#### Requirement:
In the listing below, find the line holding "(482, 130) = (327, 84): yellow" and the line holding "(514, 368) = (437, 309): orange". Write out those two lines and all lines between, exactly, and nothing more.

====================

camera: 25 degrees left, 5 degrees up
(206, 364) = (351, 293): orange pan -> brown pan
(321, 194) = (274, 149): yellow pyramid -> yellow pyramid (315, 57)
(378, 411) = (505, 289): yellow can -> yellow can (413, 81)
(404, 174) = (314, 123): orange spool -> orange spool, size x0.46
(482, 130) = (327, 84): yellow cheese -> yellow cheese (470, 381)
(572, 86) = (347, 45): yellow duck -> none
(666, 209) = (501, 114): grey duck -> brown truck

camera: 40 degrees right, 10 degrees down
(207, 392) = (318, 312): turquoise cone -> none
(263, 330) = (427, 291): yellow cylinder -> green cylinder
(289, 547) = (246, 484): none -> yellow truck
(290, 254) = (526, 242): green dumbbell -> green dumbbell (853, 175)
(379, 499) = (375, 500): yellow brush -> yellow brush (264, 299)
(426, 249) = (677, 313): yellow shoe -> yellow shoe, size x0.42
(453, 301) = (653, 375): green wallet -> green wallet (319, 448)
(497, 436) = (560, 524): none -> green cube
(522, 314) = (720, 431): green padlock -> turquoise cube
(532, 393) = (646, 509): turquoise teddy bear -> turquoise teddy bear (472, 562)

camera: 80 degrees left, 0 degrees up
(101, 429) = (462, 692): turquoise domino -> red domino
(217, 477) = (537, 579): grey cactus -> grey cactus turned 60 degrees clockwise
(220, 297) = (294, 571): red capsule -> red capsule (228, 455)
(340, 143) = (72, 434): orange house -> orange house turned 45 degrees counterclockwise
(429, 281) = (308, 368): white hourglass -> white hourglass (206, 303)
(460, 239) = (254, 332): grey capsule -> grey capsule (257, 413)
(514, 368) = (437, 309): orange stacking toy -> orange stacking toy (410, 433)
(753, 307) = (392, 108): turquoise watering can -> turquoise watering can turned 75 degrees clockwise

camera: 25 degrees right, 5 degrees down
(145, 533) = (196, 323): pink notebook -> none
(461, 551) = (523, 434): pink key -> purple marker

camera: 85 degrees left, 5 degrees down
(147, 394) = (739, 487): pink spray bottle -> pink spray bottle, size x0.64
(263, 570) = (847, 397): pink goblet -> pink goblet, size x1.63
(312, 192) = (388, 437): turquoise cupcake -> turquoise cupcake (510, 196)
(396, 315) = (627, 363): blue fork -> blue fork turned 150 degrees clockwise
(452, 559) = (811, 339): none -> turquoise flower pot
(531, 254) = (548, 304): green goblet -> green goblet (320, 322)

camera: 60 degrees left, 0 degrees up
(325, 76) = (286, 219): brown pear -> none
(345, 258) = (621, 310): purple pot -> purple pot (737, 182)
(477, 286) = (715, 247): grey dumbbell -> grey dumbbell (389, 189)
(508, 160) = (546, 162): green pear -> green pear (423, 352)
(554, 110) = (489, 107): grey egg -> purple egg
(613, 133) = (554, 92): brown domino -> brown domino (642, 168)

====================

#### Answer to this task:
(482, 130) = (327, 84): yellow cheese -> yellow cheese (470, 381)
(572, 86) = (347, 45): yellow duck -> none
(666, 209) = (501, 114): grey duck -> brown truck

camera: 40 degrees right, 10 degrees down
(207, 392) = (318, 312): turquoise cone -> none
(263, 330) = (427, 291): yellow cylinder -> green cylinder
(289, 547) = (246, 484): none -> yellow truck
(290, 254) = (526, 242): green dumbbell -> green dumbbell (853, 175)
(379, 499) = (375, 500): yellow brush -> yellow brush (264, 299)
(426, 249) = (677, 313): yellow shoe -> yellow shoe, size x0.42
(453, 301) = (653, 375): green wallet -> green wallet (319, 448)
(497, 436) = (560, 524): none -> green cube
(522, 314) = (720, 431): green padlock -> turquoise cube
(532, 393) = (646, 509): turquoise teddy bear -> turquoise teddy bear (472, 562)

camera: 80 degrees left, 0 degrees up
(101, 429) = (462, 692): turquoise domino -> red domino
(217, 477) = (537, 579): grey cactus -> grey cactus turned 60 degrees clockwise
(220, 297) = (294, 571): red capsule -> red capsule (228, 455)
(340, 143) = (72, 434): orange house -> orange house turned 45 degrees counterclockwise
(429, 281) = (308, 368): white hourglass -> white hourglass (206, 303)
(460, 239) = (254, 332): grey capsule -> grey capsule (257, 413)
(514, 368) = (437, 309): orange stacking toy -> orange stacking toy (410, 433)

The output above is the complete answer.